**Exercise requirements**
Each line from the one with "C4: none -> 3.3uF (VDD, W6)" through the last line of the material is to be printed exactly; no other line and no picture belongs in the copy.

**Dataset entries**
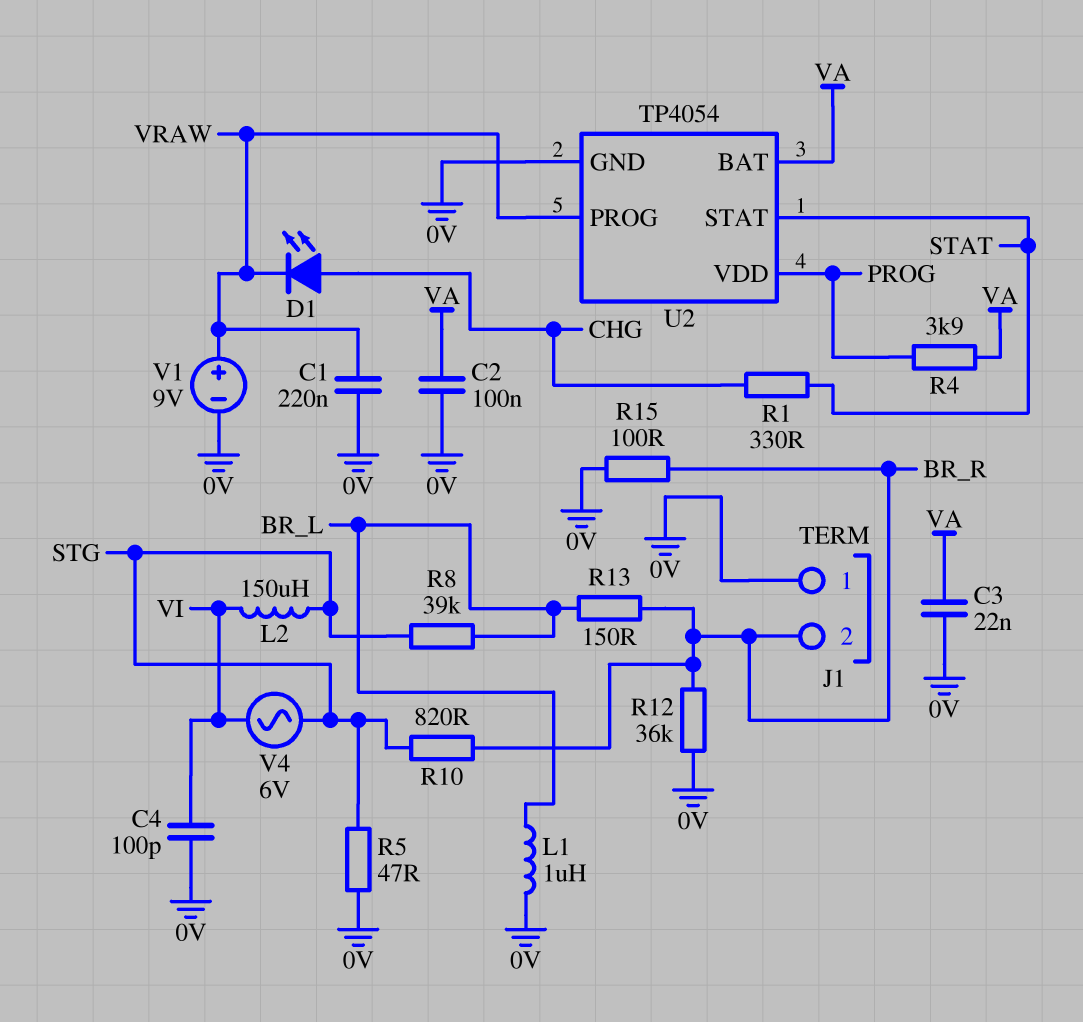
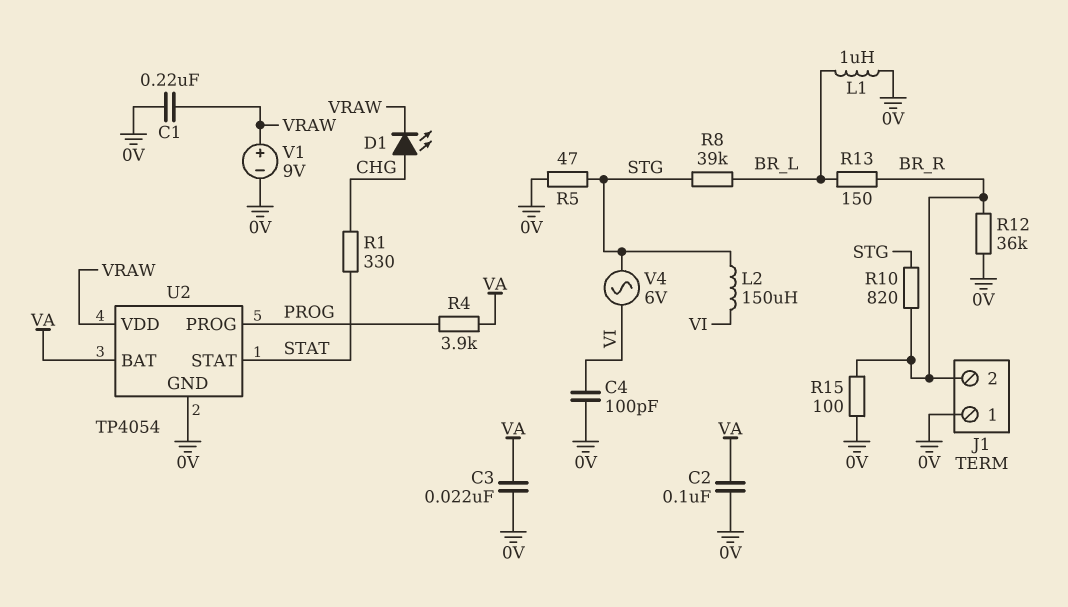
U2 pin PROG: VRAW -> PROG
U2 pin VDD: PROG -> VRAW

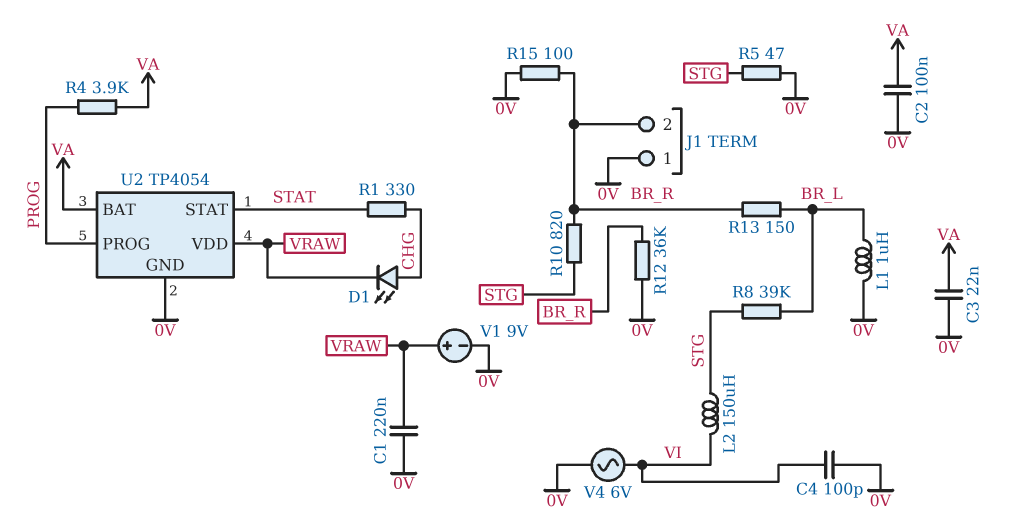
V4: AC 6V (STG, VI) -> AC 6V (0V, VI)

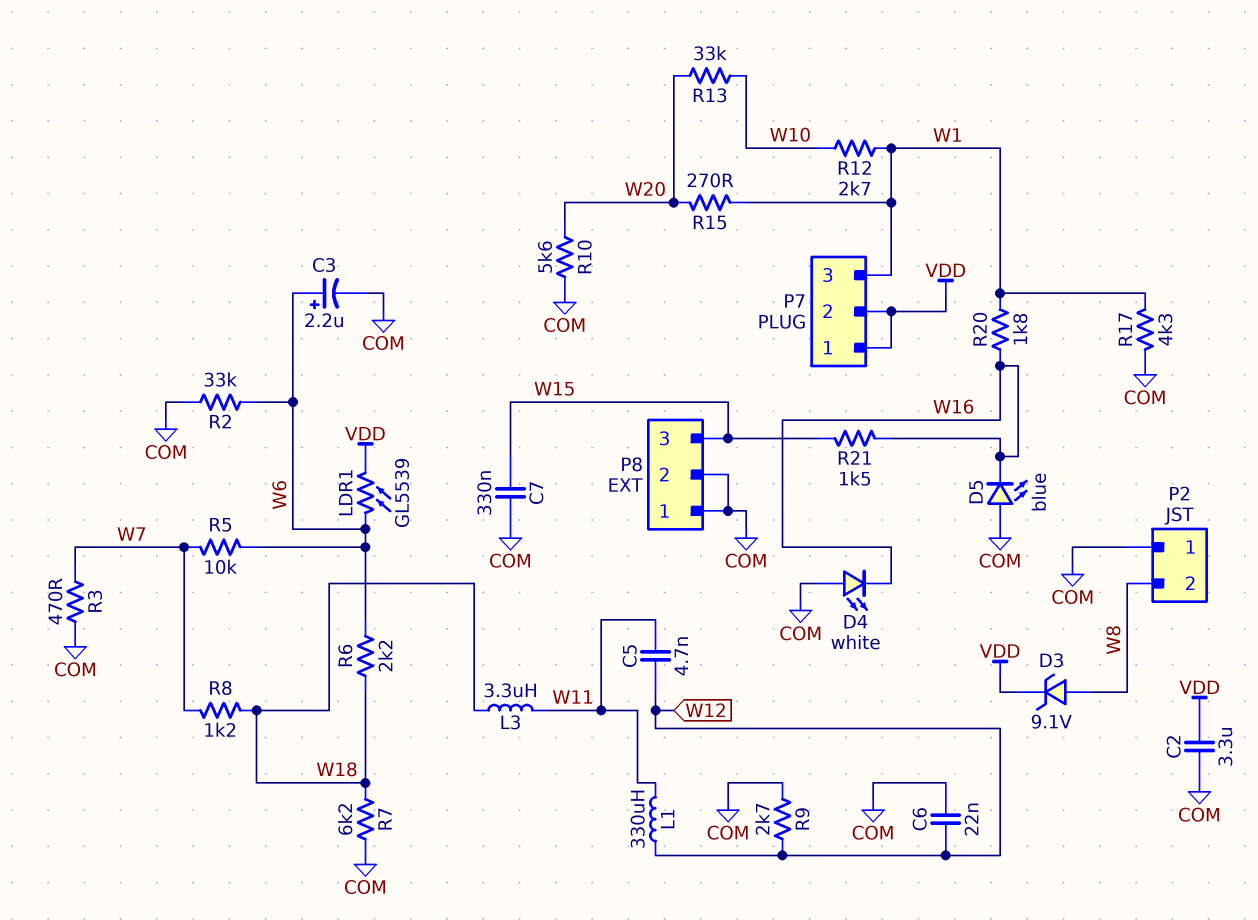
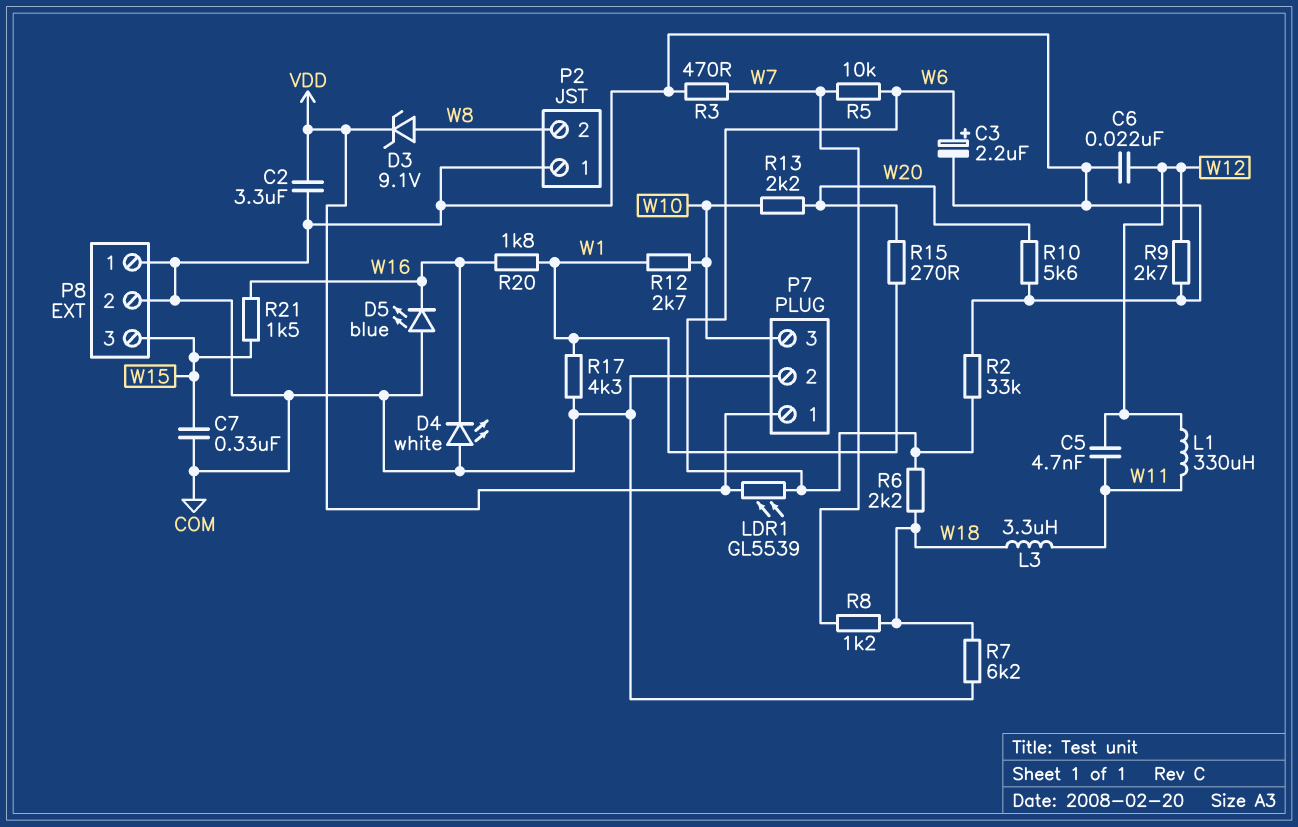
P7 pin 2: VDD -> COM
P7 pin 3: W1 -> W10
R13: 33k (W10, W20) -> 2.2k (W10, W20)

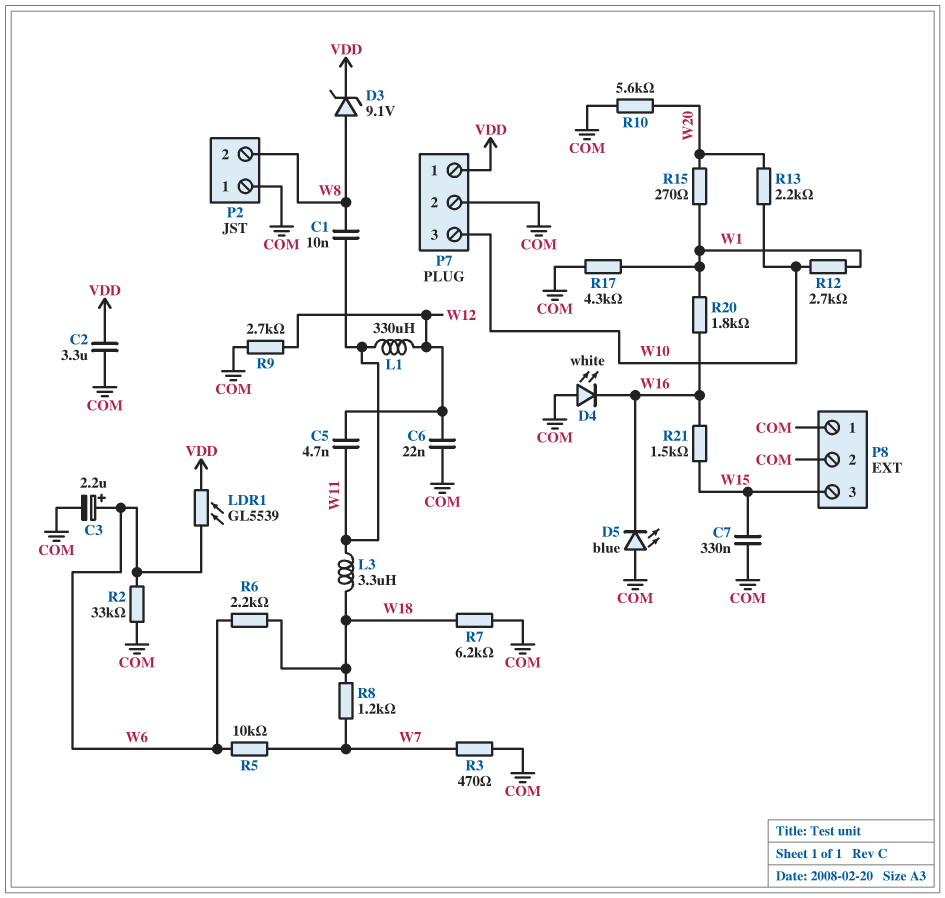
C1: none -> 10nF (W8, W11)

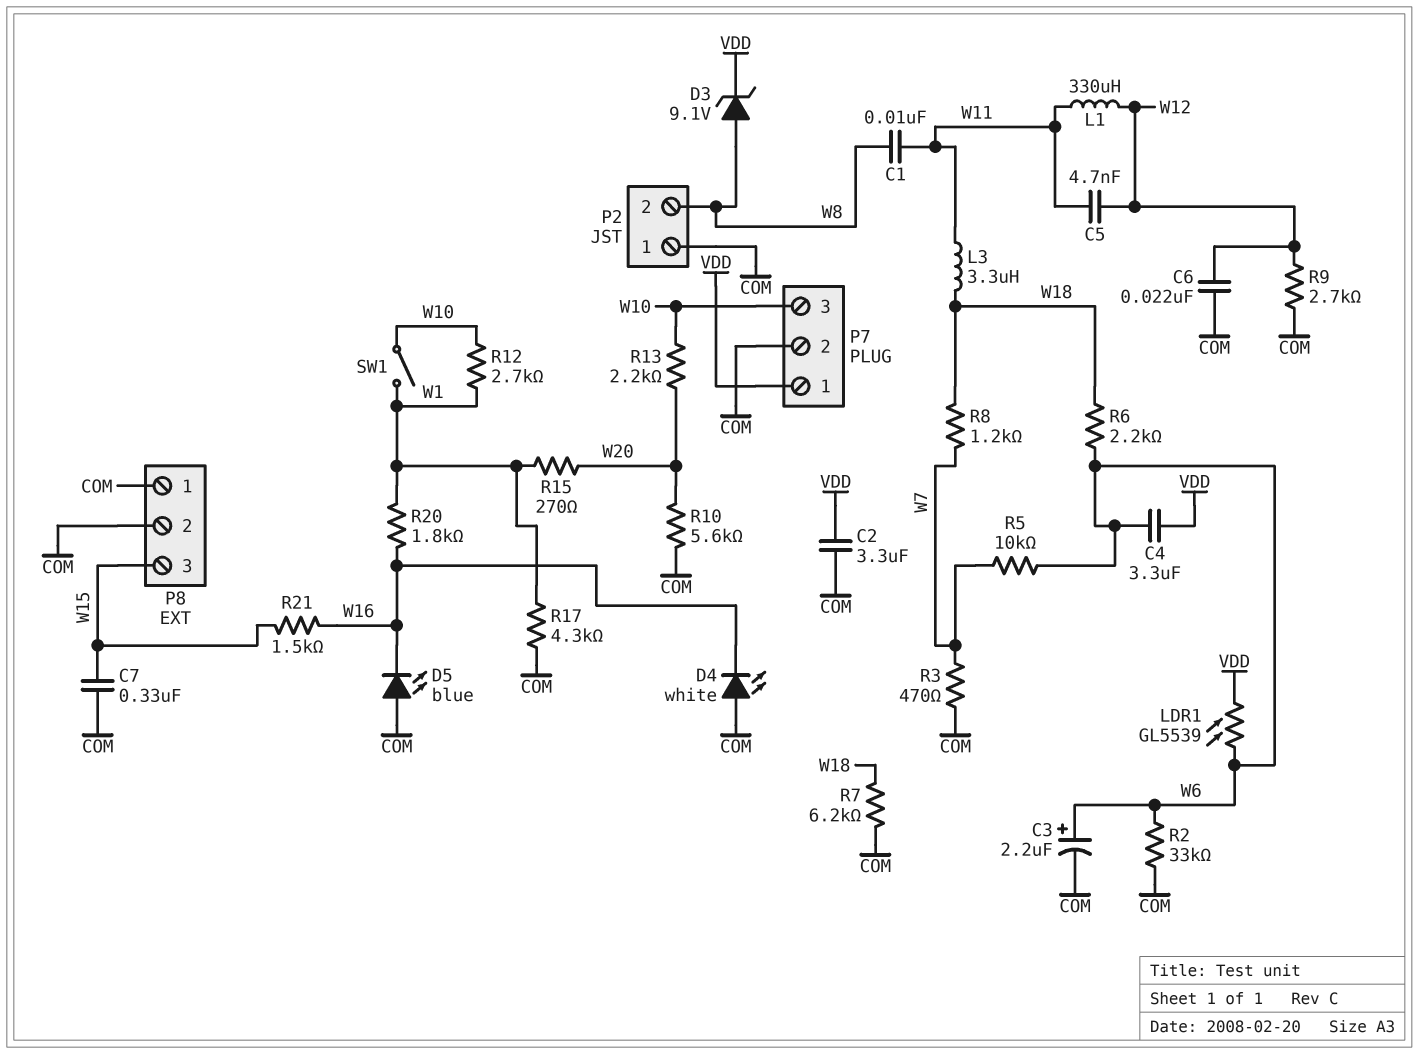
C4: none -> 3.3uF (VDD, W6)
SW1: none -> switch (W1, W10)

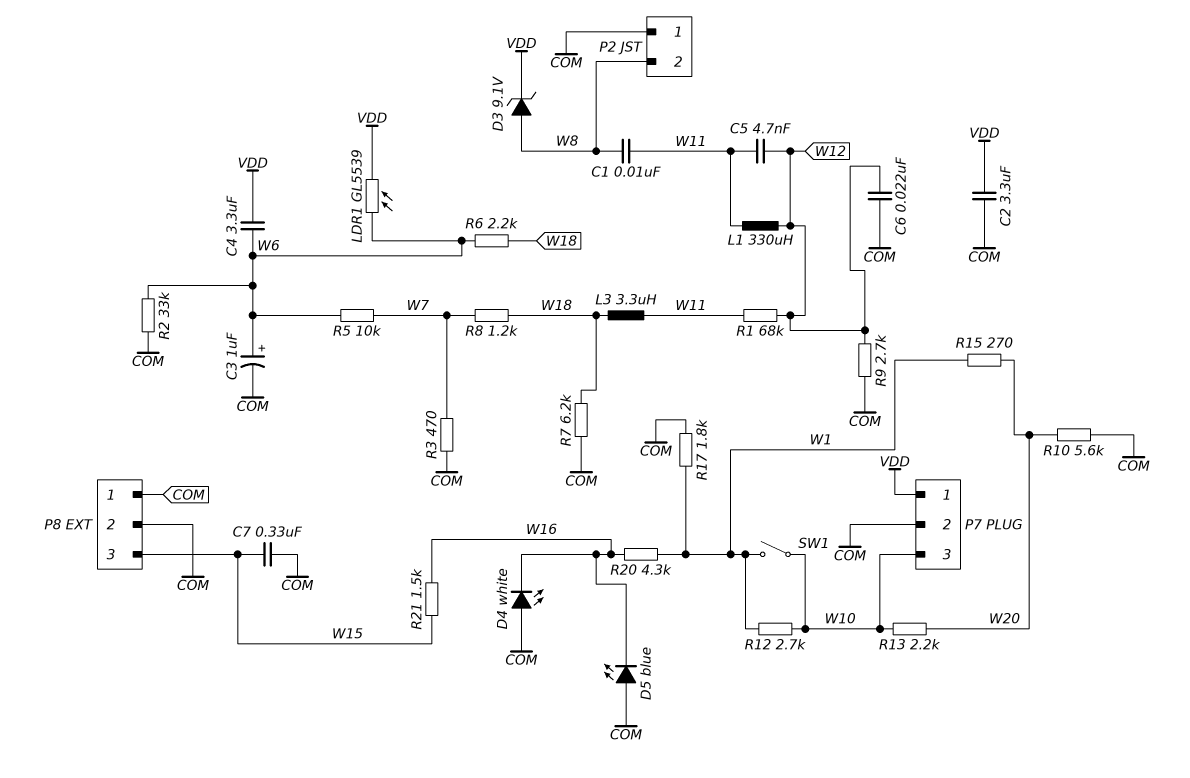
C3: 2.2uF (plus W6, minus COM) -> 1uF (plus W6, minus COM)
R1: none -> 68k (W11, W12)
R17: 4.3k (COM, W1) -> 1.8k (COM, W1)
R20: 1.8k (W1, W16) -> 4.3k (W1, W16)

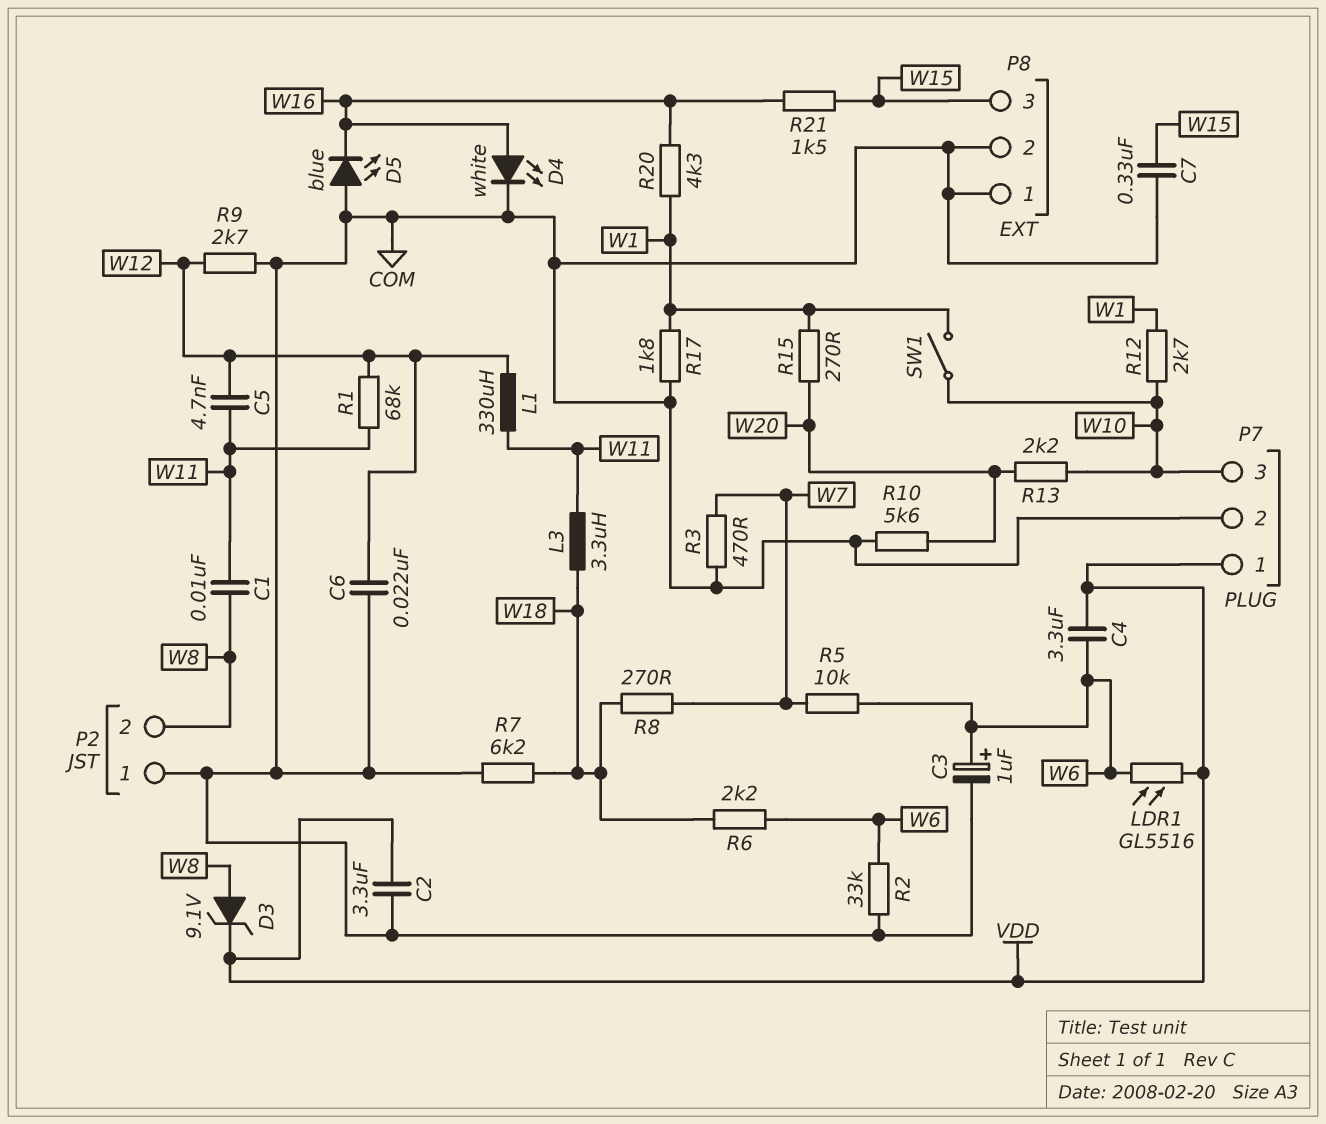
D4: LED white (A COM, K W16) -> LED white (A W16, K COM)
LDR1: GL5539 (VDD, W6) -> GL5516 (VDD, W6)
R8: 1.2k (W7, W18) -> 270 (W7, W18)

**Answer to this problem**
C4: none -> 3.3uF (VDD, W6)
SW1: none -> switch (W1, W10)

C3: 2.2uF (plus W6, minus COM) -> 1uF (plus W6, minus COM)
R1: none -> 68k (W11, W12)
R17: 4.3k (COM, W1) -> 1.8k (COM, W1)
R20: 1.8k (W1, W16) -> 4.3k (W1, W16)

D4: LED white (A COM, K W16) -> LED white (A W16, K COM)
LDR1: GL5539 (VDD, W6) -> GL5516 (VDD, W6)
R8: 1.2k (W7, W18) -> 270 (W7, W18)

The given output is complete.